Problem to solve =>
Every entry is to be returned unchanged, and no picture is to be included.
(Data supplied)
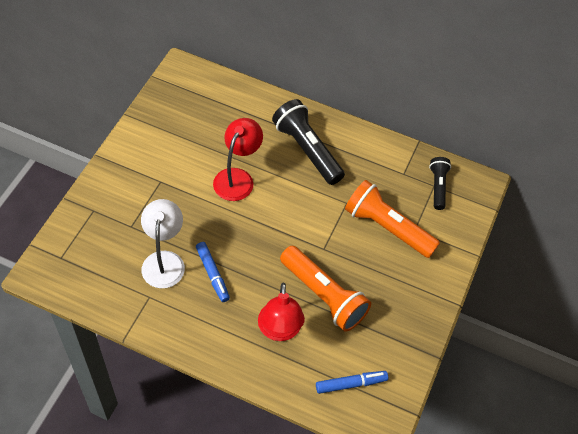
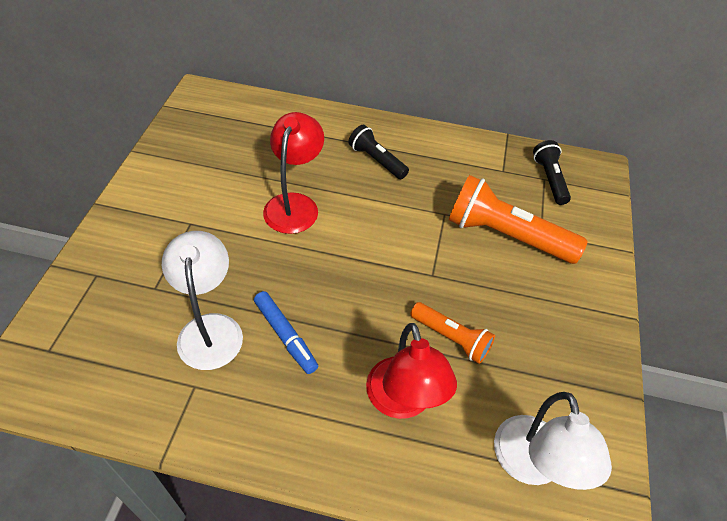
camera: 10 degrees left, 5 degrees down
(307, 150) = (377, 160): black flashlight -> black flashlight, size x0.57
(323, 295) = (451, 338): orange flashlight -> orange flashlight, size x0.57
(350, 384) = (532, 466): blue marker -> white lamp

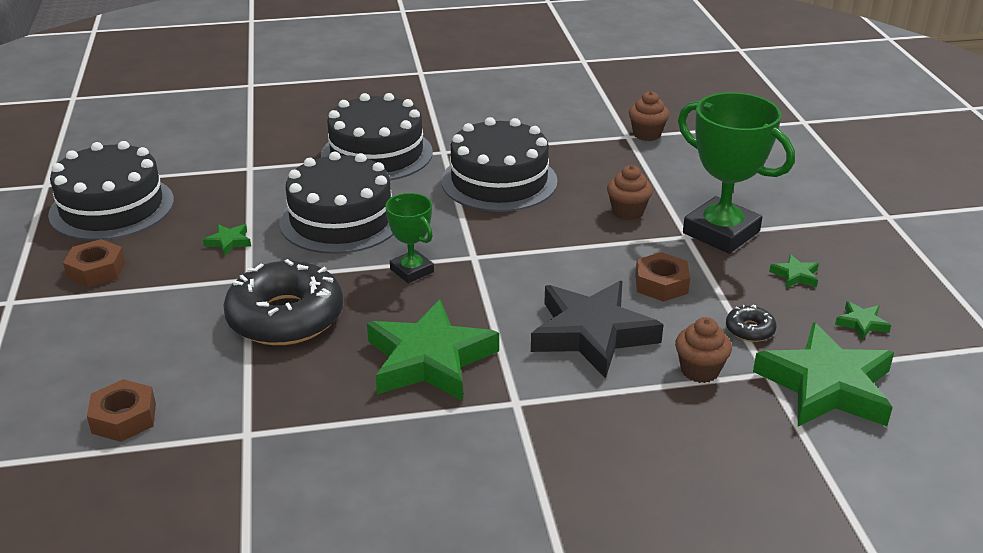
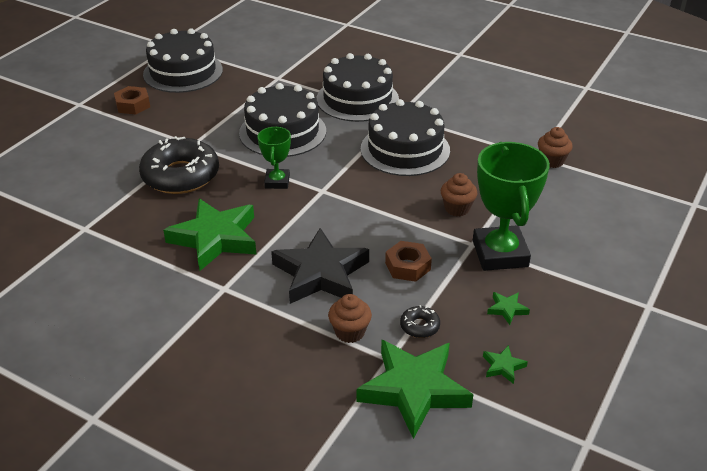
camera: 40 degrees right, 5 degrees up
(124, 418) = (48, 190): brown nut -> none
(229, 242) = (210, 118): green star -> none

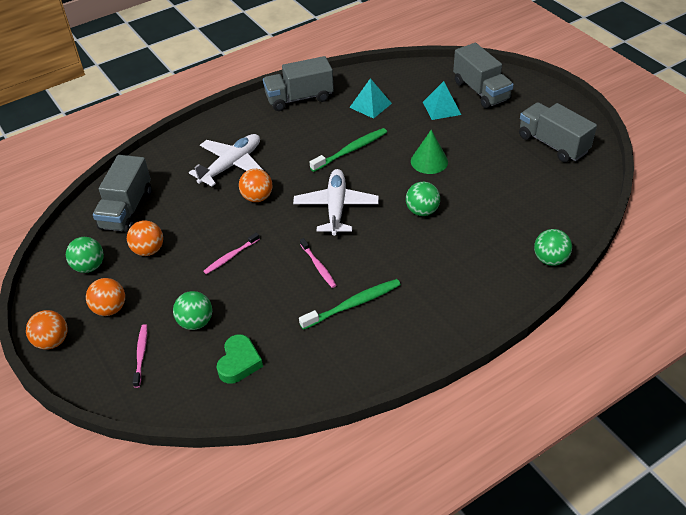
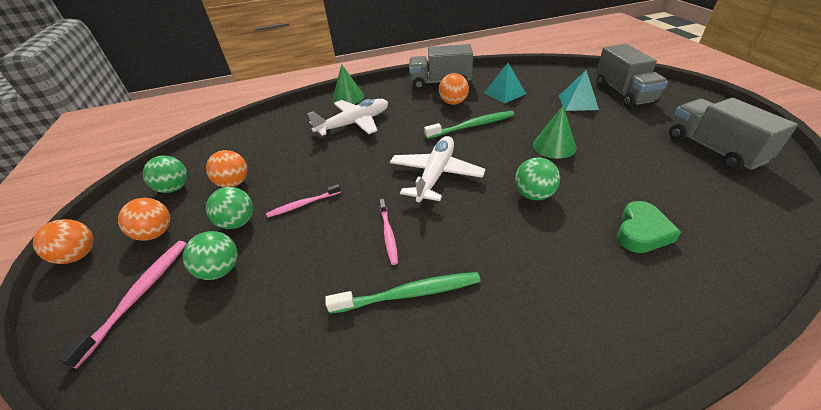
camera: 20 degrees right, 5 degrees down
(126, 210) = (243, 146): grey truck -> none
(141, 354) = (139, 295): pink toothbrush -> pink toothbrush, size x1.55
(205, 132) = (348, 97): none -> green cone
(239, 362) = (229, 340): green heart -> green heart (641, 232)
(257, 197) = (361, 153): orange ball -> orange ball (453, 102)
(550, 259) = (719, 295): green ball -> green ball (238, 222)

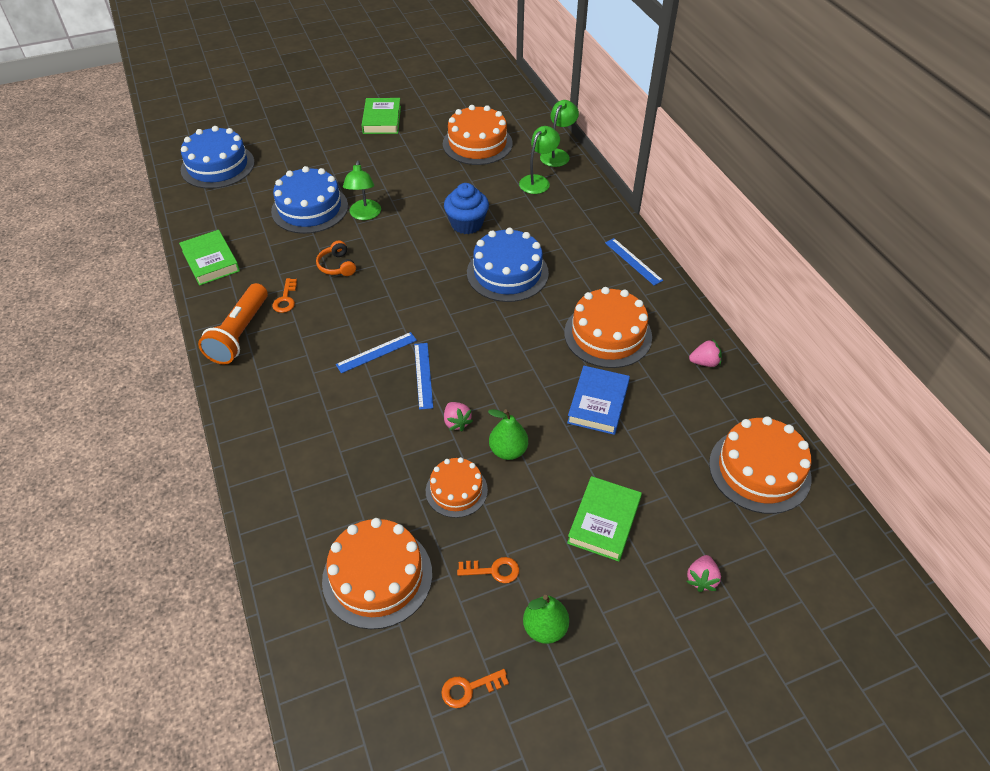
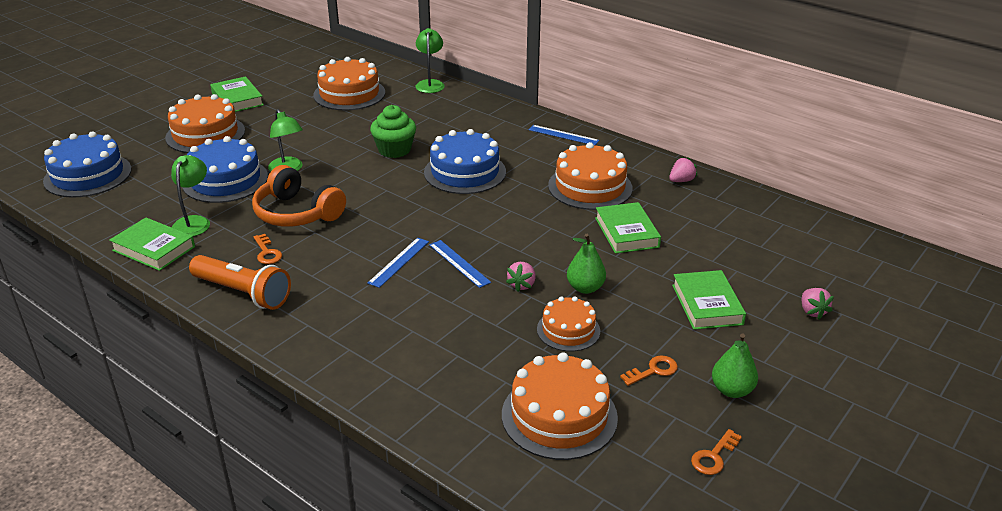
camera: 30 degrees left, 15 degrees down
(239, 334) = (243, 293): orange flashlight -> orange flashlight turned 45 degrees counterclockwise
(337, 266) = (297, 213): orange headphones -> orange headphones, size x1.95
(456, 422) = (522, 285): pink strawberry -> pink strawberry turned 75 degrees clockwise
(467, 224) = (394, 150): blue cupcake -> green cupcake
(538, 181) = (430, 105): green lamp -> green lamp (194, 222)
(598, 403) = (626, 232): blue book -> green book
(759, 470) = (785, 231): orange cake -> orange cake (205, 134)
(End Data supplied)
Answer to this exercise =>
camera: 10 degrees left, 5 degrees down
(307, 150) = (377, 160): black flashlight -> black flashlight, size x0.57
(323, 295) = (451, 338): orange flashlight -> orange flashlight, size x0.57
(350, 384) = (532, 466): blue marker -> white lamp

camera: 40 degrees right, 5 degrees up
(124, 418) = (48, 190): brown nut -> none
(229, 242) = (210, 118): green star -> none

camera: 20 degrees right, 5 degrees down
(126, 210) = (243, 146): grey truck -> none
(141, 354) = (139, 295): pink toothbrush -> pink toothbrush, size x1.55
(205, 132) = (348, 97): none -> green cone
(239, 362) = (229, 340): green heart -> green heart (641, 232)
(257, 197) = (361, 153): orange ball -> orange ball (453, 102)
(550, 259) = (719, 295): green ball -> green ball (238, 222)

camera: 30 degrees left, 15 degrees down
(239, 334) = (243, 293): orange flashlight -> orange flashlight turned 45 degrees counterclockwise
(337, 266) = (297, 213): orange headphones -> orange headphones, size x1.95
(456, 422) = (522, 285): pink strawberry -> pink strawberry turned 75 degrees clockwise
(467, 224) = (394, 150): blue cupcake -> green cupcake
(538, 181) = (430, 105): green lamp -> green lamp (194, 222)
(598, 403) = (626, 232): blue book -> green book
(759, 470) = (785, 231): orange cake -> orange cake (205, 134)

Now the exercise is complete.